* **Your instructions**: Pick each line containing "removed" out of the records.

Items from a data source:
%%
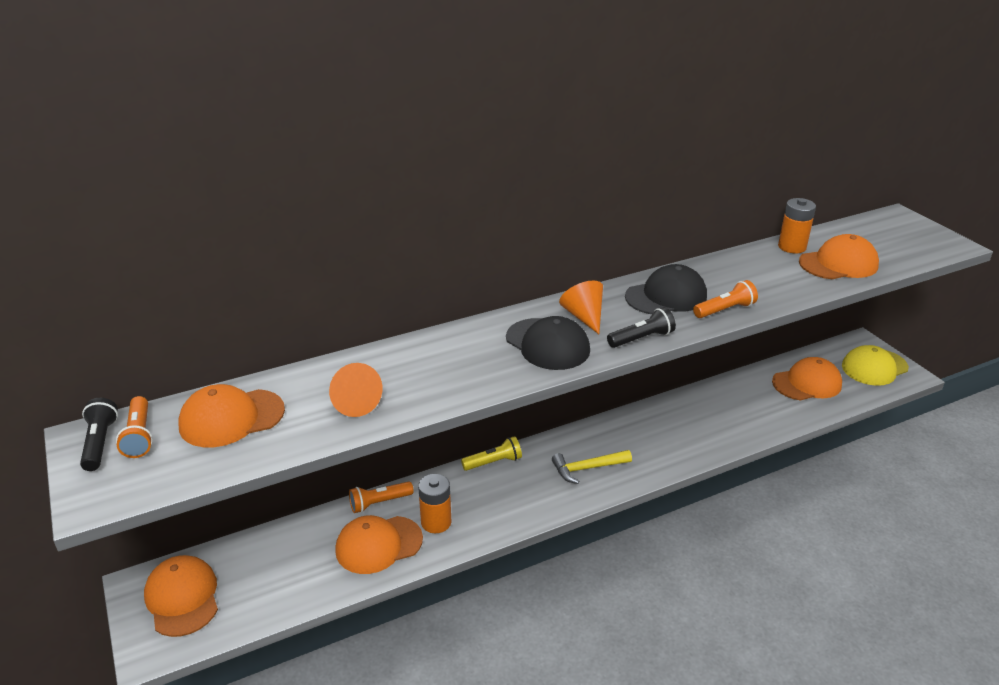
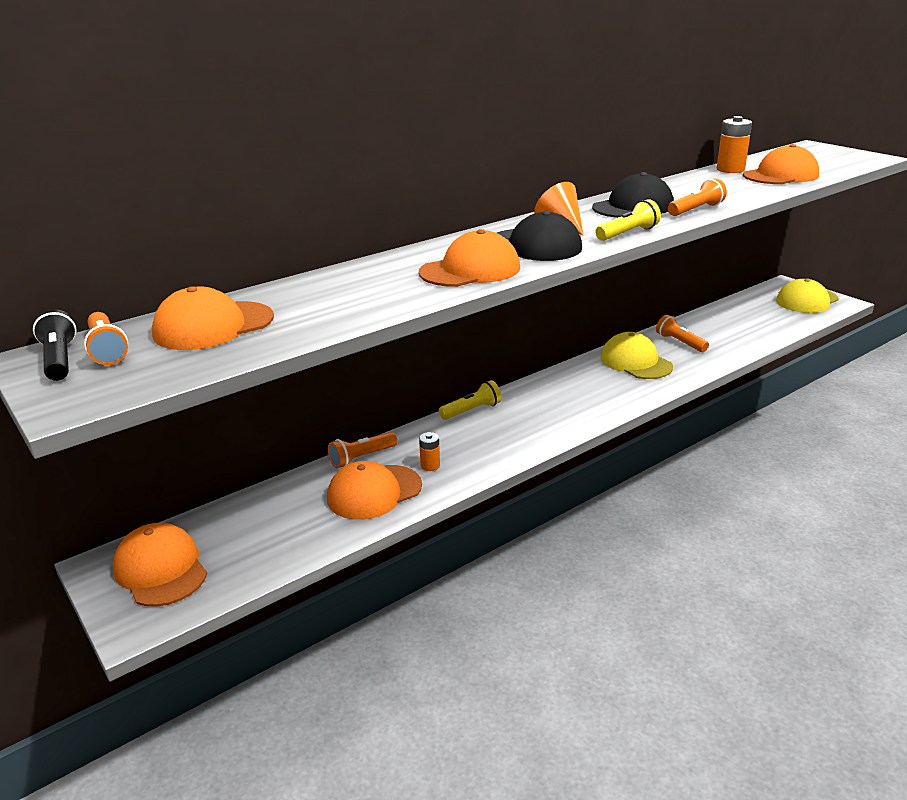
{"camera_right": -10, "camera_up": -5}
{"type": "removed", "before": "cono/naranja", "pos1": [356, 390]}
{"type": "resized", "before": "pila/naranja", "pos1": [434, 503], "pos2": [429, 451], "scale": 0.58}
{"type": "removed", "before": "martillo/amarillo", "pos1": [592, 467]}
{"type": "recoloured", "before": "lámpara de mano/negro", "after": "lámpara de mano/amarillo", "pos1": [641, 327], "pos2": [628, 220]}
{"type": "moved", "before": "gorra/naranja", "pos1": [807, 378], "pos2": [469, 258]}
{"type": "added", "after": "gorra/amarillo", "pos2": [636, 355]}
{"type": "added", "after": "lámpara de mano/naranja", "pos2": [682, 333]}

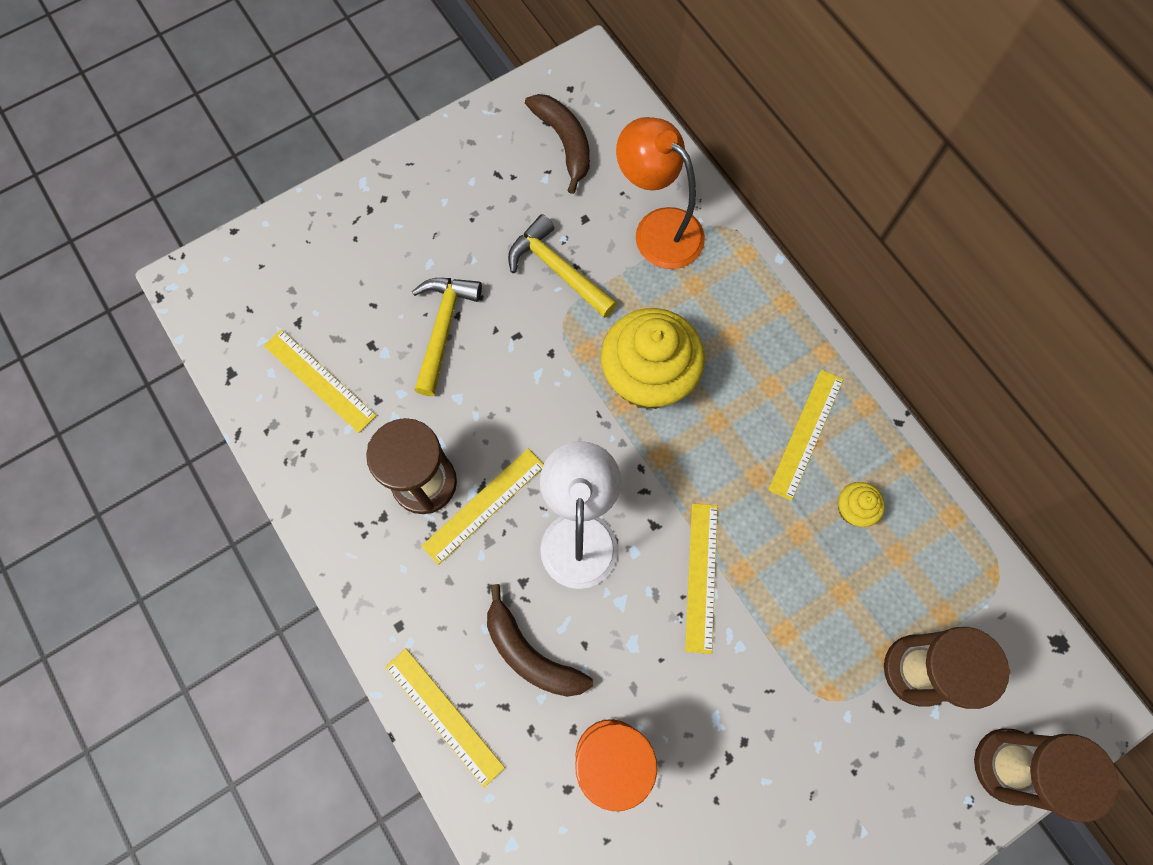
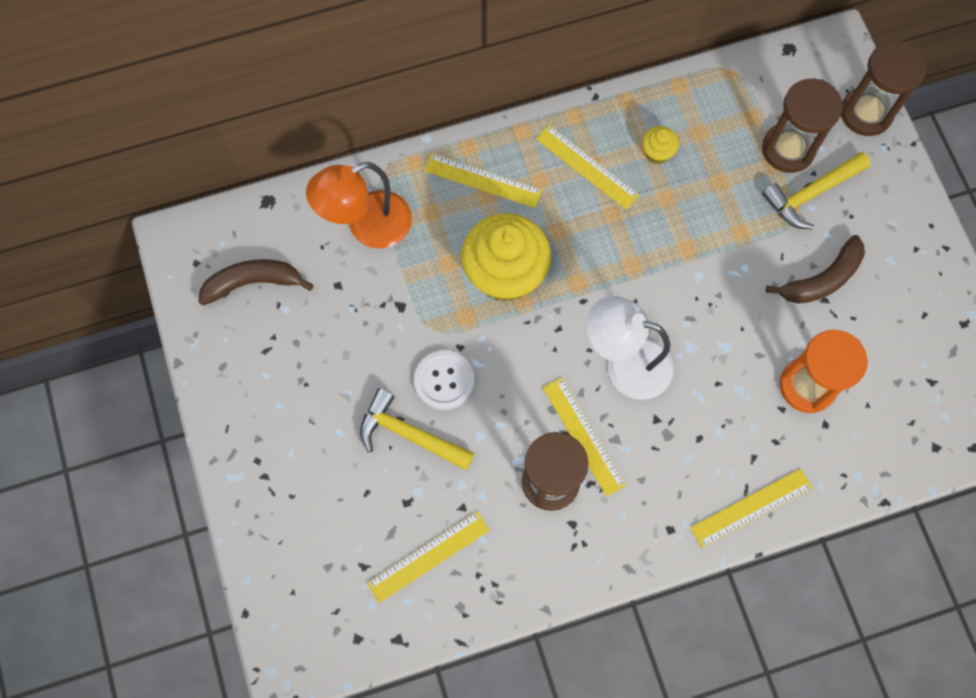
{"camera_right": -75, "camera_up": 0}
{"type": "moved", "before": "plátano/marrón", "pos1": [540, 640], "pos2": [815, 269]}
{"type": "moved", "before": "martillo/amarillo", "pos1": [562, 266], "pos2": [816, 191]}
{"type": "moved", "before": "regla/amarillo", "pos1": [701, 578], "pos2": [483, 180]}
{"type": "added", "after": "botón/blanco", "pos2": [444, 380]}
%%
* **Response to the exercise**:
{"type": "removed", "before": "cono/naranja", "pos1": [356, 390]}
{"type": "removed", "before": "martillo/amarillo", "pos1": [592, 467]}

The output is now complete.